Dataset records START
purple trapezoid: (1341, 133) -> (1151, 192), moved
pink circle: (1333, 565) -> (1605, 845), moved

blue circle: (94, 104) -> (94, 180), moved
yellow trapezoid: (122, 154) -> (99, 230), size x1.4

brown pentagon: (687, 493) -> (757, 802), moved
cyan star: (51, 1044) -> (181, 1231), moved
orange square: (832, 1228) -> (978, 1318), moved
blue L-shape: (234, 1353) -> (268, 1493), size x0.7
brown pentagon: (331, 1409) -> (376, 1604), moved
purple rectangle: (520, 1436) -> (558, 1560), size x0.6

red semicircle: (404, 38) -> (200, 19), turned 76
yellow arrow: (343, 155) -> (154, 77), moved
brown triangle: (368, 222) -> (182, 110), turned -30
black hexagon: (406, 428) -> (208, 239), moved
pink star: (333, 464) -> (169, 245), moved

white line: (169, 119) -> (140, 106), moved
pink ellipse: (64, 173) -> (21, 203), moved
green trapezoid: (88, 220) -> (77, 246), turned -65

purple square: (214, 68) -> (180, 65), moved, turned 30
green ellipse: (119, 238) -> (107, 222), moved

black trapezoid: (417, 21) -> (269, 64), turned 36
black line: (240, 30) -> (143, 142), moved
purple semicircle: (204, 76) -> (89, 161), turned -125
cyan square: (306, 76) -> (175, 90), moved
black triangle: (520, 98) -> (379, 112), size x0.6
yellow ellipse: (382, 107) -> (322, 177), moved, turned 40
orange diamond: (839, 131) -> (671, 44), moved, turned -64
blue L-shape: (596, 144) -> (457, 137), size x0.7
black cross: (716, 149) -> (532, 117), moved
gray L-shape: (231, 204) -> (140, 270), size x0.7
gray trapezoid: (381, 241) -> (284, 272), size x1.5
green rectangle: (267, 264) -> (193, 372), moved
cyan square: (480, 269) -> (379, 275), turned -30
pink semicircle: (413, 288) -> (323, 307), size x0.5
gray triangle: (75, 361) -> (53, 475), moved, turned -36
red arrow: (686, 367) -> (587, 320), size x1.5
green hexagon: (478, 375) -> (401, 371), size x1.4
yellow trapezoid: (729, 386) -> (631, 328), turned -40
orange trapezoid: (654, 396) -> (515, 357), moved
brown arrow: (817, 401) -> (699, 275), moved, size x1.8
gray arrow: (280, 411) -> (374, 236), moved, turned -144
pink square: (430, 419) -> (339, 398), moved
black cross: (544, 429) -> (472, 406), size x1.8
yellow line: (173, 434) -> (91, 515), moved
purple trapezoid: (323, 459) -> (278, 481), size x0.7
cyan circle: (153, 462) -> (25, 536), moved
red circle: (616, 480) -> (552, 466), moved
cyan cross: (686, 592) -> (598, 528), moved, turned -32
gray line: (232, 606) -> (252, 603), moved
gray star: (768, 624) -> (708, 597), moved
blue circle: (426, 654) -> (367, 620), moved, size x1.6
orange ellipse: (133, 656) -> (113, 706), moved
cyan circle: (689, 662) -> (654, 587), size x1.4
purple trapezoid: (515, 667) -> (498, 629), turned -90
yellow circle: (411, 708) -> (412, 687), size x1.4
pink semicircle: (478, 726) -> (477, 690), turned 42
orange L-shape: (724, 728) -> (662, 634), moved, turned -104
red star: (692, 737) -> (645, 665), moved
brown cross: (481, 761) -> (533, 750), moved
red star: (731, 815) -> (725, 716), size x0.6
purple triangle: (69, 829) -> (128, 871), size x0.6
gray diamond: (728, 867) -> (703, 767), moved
Dataset records END
Verbatim output is expected for the lines from the start of the data to the line in which "black trapezoid: (417, 21)" appears, both included.

purple trapezoid: (1341, 133) -> (1151, 192), moved
pink circle: (1333, 565) -> (1605, 845), moved

blue circle: (94, 104) -> (94, 180), moved
yellow trapezoid: (122, 154) -> (99, 230), size x1.4

brown pentagon: (687, 493) -> (757, 802), moved
cyan star: (51, 1044) -> (181, 1231), moved
orange square: (832, 1228) -> (978, 1318), moved
blue L-shape: (234, 1353) -> (268, 1493), size x0.7
brown pentagon: (331, 1409) -> (376, 1604), moved
purple rectangle: (520, 1436) -> (558, 1560), size x0.6

red semicircle: (404, 38) -> (200, 19), turned 76
yellow arrow: (343, 155) -> (154, 77), moved
brown triangle: (368, 222) -> (182, 110), turned -30
black hexagon: (406, 428) -> (208, 239), moved
pink star: (333, 464) -> (169, 245), moved

white line: (169, 119) -> (140, 106), moved
pink ellipse: (64, 173) -> (21, 203), moved
green trapezoid: (88, 220) -> (77, 246), turned -65

purple square: (214, 68) -> (180, 65), moved, turned 30
green ellipse: (119, 238) -> (107, 222), moved

black trapezoid: (417, 21) -> (269, 64), turned 36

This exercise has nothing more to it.